PROBLEM
All of the records below are to be output exactly; no image belongs in the result.

SOURCE DATA

↓

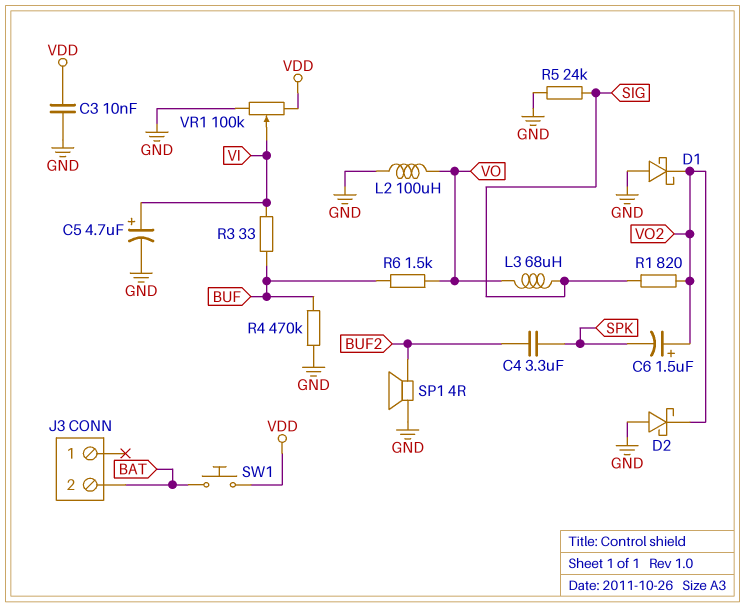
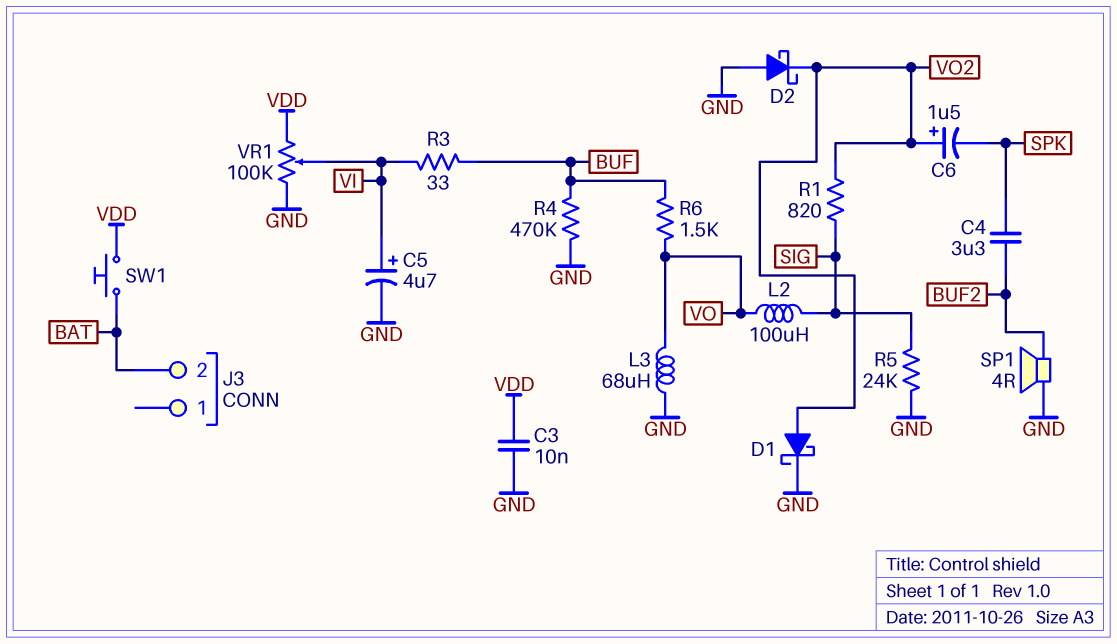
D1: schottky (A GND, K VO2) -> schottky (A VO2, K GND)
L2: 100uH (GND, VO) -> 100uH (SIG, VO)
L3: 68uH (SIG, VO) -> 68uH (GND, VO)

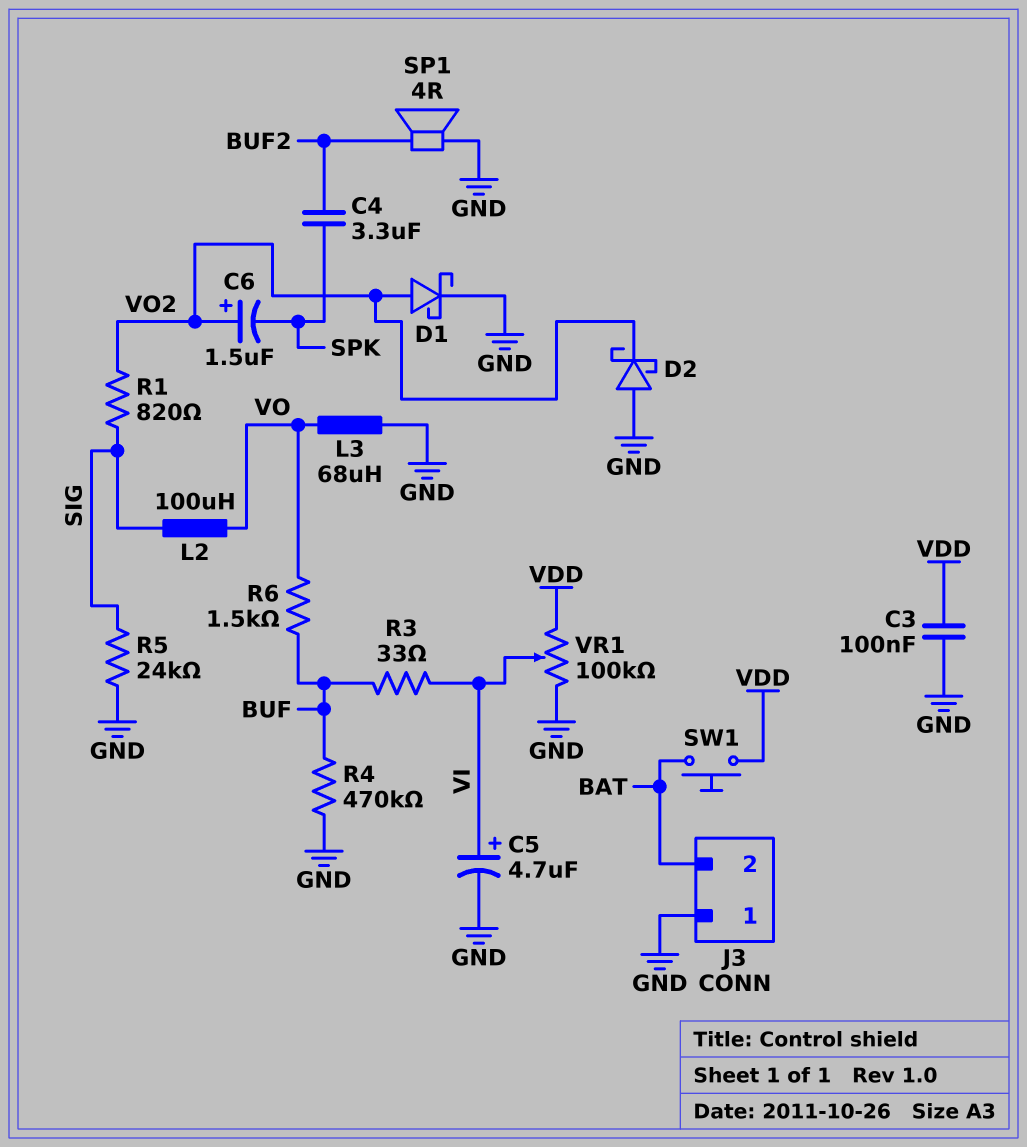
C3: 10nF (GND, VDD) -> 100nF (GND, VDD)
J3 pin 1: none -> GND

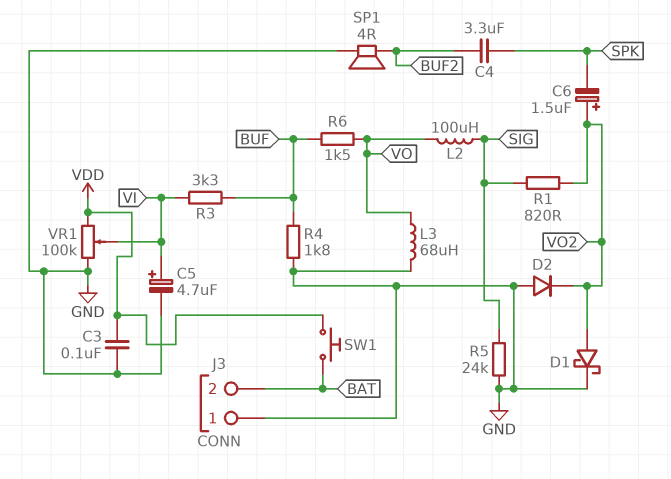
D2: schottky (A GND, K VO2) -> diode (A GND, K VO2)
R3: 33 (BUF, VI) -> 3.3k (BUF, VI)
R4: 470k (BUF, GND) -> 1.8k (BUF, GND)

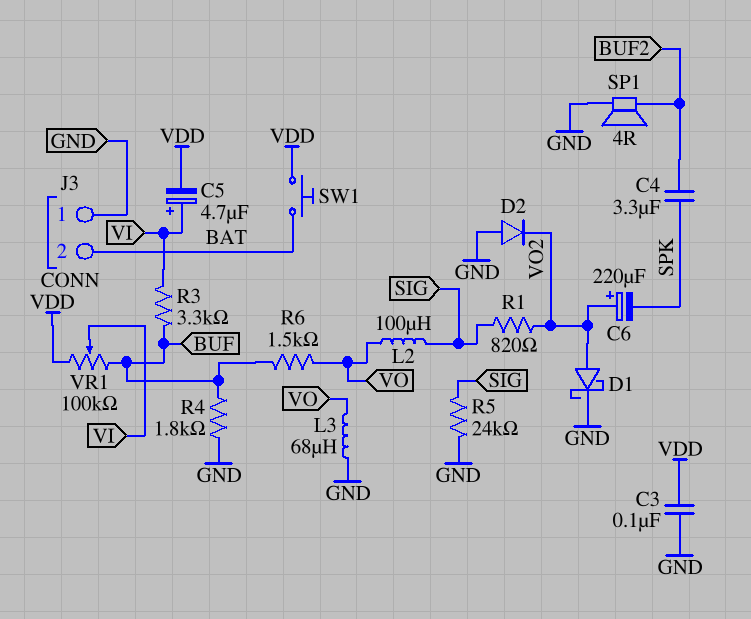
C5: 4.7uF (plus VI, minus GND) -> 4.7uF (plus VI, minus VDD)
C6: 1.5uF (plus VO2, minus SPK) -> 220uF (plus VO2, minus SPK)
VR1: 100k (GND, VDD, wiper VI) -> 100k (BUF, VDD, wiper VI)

↑

ANSWER SECTION
D1: schottky (A GND, K VO2) -> schottky (A VO2, K GND)
L2: 100uH (GND, VO) -> 100uH (SIG, VO)
L3: 68uH (SIG, VO) -> 68uH (GND, VO)

C3: 10nF (GND, VDD) -> 100nF (GND, VDD)
J3 pin 1: none -> GND

D2: schottky (A GND, K VO2) -> diode (A GND, K VO2)
R3: 33 (BUF, VI) -> 3.3k (BUF, VI)
R4: 470k (BUF, GND) -> 1.8k (BUF, GND)

C5: 4.7uF (plus VI, minus GND) -> 4.7uF (plus VI, minus VDD)
C6: 1.5uF (plus VO2, minus SPK) -> 220uF (plus VO2, minus SPK)
VR1: 100k (GND, VDD, wiper VI) -> 100k (BUF, VDD, wiper VI)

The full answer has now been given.